__SUPPLIED MATERIAL__.
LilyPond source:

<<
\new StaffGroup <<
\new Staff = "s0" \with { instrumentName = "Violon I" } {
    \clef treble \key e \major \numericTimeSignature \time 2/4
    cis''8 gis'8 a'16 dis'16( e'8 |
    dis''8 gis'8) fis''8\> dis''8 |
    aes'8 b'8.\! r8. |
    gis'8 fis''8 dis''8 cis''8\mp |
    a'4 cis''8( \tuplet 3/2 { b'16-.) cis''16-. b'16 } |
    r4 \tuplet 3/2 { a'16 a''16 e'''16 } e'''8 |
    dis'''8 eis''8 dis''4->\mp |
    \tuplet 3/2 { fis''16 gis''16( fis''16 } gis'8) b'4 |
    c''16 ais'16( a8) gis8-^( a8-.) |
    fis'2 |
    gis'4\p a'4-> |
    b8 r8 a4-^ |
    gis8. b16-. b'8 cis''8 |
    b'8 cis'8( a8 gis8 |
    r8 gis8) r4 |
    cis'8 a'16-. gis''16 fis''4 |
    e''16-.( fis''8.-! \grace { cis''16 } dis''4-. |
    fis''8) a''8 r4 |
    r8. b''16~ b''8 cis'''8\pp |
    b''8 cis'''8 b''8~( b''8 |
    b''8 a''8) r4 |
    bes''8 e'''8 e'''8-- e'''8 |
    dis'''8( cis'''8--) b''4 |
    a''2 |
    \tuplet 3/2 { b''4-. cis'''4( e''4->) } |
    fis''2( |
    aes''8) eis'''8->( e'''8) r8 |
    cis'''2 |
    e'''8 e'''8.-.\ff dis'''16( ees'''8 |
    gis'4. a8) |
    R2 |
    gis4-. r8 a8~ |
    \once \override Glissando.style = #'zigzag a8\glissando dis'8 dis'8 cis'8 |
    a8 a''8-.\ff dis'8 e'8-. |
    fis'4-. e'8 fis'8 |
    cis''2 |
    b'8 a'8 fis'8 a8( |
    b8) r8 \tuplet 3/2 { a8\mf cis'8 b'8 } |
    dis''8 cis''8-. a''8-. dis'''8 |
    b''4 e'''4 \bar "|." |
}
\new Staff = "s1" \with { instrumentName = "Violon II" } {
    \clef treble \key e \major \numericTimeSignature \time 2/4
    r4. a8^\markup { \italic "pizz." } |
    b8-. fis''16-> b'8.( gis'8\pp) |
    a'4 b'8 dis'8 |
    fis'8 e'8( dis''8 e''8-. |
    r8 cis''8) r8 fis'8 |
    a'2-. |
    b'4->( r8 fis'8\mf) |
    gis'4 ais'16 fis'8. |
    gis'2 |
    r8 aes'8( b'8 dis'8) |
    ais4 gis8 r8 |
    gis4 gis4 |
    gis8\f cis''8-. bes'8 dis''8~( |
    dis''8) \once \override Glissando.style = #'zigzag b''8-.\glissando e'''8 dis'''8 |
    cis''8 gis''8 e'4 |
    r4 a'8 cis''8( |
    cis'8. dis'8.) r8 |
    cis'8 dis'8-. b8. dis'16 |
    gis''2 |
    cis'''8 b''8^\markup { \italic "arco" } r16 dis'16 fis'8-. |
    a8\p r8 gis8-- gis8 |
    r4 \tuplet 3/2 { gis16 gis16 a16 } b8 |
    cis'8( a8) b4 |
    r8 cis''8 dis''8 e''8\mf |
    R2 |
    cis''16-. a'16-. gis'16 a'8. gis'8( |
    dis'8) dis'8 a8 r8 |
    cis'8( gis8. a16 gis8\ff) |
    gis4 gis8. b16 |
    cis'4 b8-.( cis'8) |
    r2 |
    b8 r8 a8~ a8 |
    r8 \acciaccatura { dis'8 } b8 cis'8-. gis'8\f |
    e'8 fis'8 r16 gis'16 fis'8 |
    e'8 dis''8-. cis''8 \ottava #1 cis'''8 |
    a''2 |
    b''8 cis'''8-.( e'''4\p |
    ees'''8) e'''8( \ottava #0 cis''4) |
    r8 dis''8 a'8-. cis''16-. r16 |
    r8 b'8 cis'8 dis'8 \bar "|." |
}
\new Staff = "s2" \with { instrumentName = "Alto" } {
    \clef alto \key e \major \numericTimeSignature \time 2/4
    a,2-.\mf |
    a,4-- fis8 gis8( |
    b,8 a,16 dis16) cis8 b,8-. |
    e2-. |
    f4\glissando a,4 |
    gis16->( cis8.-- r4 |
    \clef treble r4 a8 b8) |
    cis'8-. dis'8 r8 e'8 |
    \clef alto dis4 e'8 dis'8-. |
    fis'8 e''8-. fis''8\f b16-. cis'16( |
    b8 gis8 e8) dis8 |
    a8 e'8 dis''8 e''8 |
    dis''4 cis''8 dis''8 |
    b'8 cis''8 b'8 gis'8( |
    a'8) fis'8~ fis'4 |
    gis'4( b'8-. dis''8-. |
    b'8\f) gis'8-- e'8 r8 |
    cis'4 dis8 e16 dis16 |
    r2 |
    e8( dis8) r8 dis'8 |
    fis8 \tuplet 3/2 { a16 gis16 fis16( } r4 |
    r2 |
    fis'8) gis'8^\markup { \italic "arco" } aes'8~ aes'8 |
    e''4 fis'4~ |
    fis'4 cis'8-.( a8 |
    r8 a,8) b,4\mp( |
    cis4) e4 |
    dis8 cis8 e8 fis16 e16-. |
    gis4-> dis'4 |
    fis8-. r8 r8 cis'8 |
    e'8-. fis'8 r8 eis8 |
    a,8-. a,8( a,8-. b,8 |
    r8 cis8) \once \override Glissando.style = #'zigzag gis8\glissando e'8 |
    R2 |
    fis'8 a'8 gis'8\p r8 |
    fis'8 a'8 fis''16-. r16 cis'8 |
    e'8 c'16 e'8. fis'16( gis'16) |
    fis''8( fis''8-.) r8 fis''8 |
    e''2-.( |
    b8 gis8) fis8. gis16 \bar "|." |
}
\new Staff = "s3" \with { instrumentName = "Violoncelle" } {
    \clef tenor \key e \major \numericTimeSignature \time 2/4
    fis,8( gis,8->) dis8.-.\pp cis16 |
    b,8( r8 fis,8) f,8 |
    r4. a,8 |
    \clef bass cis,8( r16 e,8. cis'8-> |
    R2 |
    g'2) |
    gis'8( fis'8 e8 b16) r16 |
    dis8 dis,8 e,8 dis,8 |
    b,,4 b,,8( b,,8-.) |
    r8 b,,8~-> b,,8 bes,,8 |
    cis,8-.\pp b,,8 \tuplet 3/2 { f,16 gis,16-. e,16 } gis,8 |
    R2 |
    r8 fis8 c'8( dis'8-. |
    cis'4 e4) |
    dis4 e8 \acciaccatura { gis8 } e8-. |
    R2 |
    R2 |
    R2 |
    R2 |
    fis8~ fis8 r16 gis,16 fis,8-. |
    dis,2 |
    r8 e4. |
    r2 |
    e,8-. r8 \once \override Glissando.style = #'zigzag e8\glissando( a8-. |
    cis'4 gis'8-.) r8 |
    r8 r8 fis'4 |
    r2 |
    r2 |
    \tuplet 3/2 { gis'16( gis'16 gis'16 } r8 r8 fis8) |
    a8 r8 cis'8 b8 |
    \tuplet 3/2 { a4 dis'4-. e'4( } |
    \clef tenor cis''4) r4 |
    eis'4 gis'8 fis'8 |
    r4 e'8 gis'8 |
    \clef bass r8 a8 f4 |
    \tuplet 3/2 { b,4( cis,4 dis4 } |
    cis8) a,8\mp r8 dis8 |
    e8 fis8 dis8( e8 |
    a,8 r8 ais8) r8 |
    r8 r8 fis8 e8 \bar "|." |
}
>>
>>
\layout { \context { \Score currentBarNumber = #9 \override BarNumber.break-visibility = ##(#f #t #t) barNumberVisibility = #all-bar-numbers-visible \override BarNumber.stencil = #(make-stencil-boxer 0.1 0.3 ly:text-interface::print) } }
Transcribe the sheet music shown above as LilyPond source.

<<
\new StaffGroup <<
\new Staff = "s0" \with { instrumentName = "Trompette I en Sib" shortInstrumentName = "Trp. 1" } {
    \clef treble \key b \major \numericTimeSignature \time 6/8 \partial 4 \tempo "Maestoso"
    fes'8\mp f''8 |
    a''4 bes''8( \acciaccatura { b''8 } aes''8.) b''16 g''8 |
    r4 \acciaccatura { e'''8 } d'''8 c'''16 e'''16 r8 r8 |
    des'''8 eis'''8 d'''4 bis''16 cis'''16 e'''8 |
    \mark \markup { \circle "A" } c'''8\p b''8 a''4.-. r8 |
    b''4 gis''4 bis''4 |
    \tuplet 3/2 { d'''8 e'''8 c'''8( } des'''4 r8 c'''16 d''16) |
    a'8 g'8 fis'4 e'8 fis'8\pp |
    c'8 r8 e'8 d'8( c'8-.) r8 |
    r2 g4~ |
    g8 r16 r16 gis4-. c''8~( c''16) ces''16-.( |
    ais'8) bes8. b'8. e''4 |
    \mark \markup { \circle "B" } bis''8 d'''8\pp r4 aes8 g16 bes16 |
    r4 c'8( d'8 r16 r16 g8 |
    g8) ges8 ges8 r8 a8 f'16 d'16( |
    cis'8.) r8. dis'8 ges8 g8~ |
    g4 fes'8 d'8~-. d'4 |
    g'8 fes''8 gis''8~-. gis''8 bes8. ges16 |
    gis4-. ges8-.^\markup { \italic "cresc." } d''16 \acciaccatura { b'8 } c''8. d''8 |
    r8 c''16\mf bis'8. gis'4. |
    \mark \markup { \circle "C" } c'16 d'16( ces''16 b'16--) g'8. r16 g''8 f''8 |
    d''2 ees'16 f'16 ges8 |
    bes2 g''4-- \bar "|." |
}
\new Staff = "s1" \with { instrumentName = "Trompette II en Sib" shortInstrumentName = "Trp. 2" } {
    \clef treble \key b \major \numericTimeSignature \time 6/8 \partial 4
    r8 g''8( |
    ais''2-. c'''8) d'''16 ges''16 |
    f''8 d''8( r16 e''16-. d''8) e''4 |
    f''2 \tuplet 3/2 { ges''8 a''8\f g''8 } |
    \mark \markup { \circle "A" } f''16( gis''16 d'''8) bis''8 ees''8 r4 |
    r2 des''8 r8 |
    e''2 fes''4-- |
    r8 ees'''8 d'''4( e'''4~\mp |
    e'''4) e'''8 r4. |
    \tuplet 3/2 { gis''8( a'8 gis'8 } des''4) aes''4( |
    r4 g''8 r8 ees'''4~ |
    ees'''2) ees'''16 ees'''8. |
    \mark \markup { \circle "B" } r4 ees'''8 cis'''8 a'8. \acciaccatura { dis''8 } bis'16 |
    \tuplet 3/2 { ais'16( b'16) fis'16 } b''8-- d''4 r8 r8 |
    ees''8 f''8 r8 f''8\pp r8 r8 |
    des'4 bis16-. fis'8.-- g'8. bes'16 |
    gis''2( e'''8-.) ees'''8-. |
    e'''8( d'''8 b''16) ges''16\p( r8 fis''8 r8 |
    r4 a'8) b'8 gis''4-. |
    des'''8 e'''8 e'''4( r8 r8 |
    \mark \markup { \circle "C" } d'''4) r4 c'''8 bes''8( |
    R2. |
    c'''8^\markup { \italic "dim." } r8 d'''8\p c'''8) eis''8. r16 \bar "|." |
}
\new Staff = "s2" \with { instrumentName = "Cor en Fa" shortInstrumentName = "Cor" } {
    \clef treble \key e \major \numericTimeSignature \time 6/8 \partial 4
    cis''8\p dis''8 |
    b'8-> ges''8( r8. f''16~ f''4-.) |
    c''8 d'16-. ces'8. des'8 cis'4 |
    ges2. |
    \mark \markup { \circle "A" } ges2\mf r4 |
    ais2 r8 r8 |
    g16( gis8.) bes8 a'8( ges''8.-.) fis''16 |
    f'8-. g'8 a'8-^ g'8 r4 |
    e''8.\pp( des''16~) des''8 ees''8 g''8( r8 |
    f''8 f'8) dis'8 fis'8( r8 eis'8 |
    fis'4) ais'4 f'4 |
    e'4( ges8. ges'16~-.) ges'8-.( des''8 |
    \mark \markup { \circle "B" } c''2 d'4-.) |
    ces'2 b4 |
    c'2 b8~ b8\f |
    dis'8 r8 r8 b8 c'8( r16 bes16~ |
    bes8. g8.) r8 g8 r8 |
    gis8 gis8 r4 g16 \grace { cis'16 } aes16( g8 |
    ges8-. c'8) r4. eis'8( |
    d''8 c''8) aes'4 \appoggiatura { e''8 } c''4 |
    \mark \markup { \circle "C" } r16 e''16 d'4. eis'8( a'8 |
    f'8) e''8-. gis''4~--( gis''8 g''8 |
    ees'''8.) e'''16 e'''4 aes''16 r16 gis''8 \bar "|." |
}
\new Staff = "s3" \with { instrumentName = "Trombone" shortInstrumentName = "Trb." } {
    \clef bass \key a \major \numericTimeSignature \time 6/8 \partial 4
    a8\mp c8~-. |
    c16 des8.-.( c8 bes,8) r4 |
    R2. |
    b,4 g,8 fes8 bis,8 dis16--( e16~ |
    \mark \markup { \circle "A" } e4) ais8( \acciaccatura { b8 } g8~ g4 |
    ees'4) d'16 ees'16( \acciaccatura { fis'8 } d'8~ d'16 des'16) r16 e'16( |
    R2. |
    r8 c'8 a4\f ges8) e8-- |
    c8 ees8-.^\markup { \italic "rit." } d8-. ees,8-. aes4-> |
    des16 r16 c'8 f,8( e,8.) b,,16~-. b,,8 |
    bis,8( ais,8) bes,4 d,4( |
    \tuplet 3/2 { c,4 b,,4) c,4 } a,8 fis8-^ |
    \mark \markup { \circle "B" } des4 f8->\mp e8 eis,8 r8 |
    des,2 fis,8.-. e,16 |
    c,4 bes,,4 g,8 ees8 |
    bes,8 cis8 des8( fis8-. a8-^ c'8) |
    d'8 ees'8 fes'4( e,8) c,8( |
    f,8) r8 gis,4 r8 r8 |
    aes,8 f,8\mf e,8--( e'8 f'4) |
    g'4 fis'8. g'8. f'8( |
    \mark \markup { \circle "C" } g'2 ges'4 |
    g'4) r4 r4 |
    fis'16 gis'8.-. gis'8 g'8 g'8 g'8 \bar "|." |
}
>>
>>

__TASK DETAILS__. Extract every line of the rows above that contains the string "LilyPond", matching case exactly.

__REPLY__.
LilyPond source:
Transcribe the sheet music shown above as LilyPond source.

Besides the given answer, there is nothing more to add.